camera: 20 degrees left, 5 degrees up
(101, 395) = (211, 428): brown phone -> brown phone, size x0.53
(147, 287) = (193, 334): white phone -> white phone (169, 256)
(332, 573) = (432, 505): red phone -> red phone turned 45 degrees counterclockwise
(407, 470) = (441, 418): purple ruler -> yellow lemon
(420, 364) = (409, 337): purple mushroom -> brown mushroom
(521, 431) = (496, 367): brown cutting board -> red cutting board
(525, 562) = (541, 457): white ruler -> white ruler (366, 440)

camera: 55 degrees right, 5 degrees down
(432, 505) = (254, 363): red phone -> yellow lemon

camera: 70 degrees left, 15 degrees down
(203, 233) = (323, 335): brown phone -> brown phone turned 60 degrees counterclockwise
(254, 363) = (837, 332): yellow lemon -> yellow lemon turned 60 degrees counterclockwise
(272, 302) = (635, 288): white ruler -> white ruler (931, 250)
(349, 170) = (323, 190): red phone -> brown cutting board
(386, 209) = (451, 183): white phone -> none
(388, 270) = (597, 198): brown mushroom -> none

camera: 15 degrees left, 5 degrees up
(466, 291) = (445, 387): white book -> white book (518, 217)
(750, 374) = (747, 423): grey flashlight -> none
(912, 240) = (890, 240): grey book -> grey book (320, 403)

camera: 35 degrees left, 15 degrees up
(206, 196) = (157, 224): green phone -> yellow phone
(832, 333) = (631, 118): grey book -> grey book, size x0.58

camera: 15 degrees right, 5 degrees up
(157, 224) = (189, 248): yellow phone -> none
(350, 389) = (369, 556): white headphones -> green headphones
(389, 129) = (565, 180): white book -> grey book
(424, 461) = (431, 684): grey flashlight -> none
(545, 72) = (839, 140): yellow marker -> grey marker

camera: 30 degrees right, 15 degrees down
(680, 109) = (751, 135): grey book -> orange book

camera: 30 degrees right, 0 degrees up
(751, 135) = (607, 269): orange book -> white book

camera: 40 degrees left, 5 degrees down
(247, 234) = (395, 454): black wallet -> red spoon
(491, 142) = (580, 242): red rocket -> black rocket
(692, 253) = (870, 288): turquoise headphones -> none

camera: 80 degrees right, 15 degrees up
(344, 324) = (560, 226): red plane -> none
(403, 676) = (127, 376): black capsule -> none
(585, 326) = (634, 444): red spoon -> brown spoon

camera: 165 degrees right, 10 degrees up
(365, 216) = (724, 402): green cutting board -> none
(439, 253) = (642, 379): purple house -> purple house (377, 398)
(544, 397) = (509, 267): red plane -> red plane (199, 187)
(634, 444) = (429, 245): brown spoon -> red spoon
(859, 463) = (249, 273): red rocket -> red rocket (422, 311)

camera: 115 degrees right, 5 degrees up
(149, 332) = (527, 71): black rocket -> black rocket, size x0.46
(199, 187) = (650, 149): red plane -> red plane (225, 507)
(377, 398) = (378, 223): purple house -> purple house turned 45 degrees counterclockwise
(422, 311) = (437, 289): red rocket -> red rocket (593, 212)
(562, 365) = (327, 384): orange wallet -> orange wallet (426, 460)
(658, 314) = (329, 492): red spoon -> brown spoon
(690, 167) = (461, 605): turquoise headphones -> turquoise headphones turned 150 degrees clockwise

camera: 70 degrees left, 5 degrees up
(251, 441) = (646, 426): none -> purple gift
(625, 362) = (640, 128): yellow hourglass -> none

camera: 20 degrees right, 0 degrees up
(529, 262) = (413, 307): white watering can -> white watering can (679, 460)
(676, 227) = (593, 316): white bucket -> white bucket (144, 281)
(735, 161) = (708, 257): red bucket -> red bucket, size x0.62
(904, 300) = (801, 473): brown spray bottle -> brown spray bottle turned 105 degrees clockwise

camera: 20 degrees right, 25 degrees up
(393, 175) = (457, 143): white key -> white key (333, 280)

=======

> **WORK TASK**
Among the records above, how many lines contain the word "spoon"? Answer with the number by itself.

> **TASK SOLUTION**
4